◆ TASK INSTRUCTIONS
Word for word, copy the records that follow.

[Detected change data]
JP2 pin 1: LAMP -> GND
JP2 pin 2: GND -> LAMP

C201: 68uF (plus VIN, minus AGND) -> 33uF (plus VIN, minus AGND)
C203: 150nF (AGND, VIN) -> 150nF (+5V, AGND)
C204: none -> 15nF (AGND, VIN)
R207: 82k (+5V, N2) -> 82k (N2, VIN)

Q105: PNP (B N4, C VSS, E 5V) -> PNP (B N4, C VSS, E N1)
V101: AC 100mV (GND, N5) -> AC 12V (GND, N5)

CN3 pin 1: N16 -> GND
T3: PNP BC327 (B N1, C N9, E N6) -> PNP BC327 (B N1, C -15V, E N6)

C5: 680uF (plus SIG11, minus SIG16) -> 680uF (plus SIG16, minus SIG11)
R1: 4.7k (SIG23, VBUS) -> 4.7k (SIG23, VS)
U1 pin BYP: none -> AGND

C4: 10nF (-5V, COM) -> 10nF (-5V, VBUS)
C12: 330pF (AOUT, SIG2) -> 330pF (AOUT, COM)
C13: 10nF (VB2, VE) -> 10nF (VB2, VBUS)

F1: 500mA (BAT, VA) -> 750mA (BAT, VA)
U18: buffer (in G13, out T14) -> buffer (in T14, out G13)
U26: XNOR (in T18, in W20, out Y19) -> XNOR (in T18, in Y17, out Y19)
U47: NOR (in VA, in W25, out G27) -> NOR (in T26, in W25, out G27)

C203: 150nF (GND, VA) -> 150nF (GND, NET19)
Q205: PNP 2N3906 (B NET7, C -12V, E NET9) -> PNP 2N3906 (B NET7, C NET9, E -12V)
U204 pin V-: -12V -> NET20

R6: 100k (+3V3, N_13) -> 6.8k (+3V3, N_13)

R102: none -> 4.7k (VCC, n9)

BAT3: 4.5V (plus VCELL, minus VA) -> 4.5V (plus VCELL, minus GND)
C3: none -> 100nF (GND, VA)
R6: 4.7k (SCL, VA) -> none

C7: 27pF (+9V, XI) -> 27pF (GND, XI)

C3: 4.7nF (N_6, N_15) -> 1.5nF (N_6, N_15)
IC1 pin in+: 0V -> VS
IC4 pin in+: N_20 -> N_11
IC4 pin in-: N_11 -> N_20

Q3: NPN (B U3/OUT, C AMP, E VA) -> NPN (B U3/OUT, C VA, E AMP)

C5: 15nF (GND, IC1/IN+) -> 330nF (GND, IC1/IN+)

◆ RESPONSE TO THIS TASK
JP2 pin 1: LAMP -> GND
JP2 pin 2: GND -> LAMP

C201: 68uF (plus VIN, minus AGND) -> 33uF (plus VIN, minus AGND)
C203: 150nF (AGND, VIN) -> 150nF (+5V, AGND)
C204: none -> 15nF (AGND, VIN)
R207: 82k (+5V, N2) -> 82k (N2, VIN)

Q105: PNP (B N4, C VSS, E 5V) -> PNP (B N4, C VSS, E N1)
V101: AC 100mV (GND, N5) -> AC 12V (GND, N5)

CN3 pin 1: N16 -> GND
T3: PNP BC327 (B N1, C N9, E N6) -> PNP BC327 (B N1, C -15V, E N6)

C5: 680uF (plus SIG11, minus SIG16) -> 680uF (plus SIG16, minus SIG11)
R1: 4.7k (SIG23, VBUS) -> 4.7k (SIG23, VS)
U1 pin BYP: none -> AGND

C4: 10nF (-5V, COM) -> 10nF (-5V, VBUS)
C12: 330pF (AOUT, SIG2) -> 330pF (AOUT, COM)
C13: 10nF (VB2, VE) -> 10nF (VB2, VBUS)

F1: 500mA (BAT, VA) -> 750mA (BAT, VA)
U18: buffer (in G13, out T14) -> buffer (in T14, out G13)
U26: XNOR (in T18, in W20, out Y19) -> XNOR (in T18, in Y17, out Y19)
U47: NOR (in VA, in W25, out G27) -> NOR (in T26, in W25, out G27)

C203: 150nF (GND, VA) -> 150nF (GND, NET19)
Q205: PNP 2N3906 (B NET7, C -12V, E NET9) -> PNP 2N3906 (B NET7, C NET9, E -12V)
U204 pin V-: -12V -> NET20

R6: 100k (+3V3, N_13) -> 6.8k (+3V3, N_13)

R102: none -> 4.7k (VCC, n9)

BAT3: 4.5V (plus VCELL, minus VA) -> 4.5V (plus VCELL, minus GND)
C3: none -> 100nF (GND, VA)
R6: 4.7k (SCL, VA) -> none

C7: 27pF (+9V, XI) -> 27pF (GND, XI)

C3: 4.7nF (N_6, N_15) -> 1.5nF (N_6, N_15)
IC1 pin in+: 0V -> VS
IC4 pin in+: N_20 -> N_11
IC4 pin in-: N_11 -> N_20

Q3: NPN (B U3/OUT, C AMP, E VA) -> NPN (B U3/OUT, C VA, E AMP)

C5: 15nF (GND, IC1/IN+) -> 330nF (GND, IC1/IN+)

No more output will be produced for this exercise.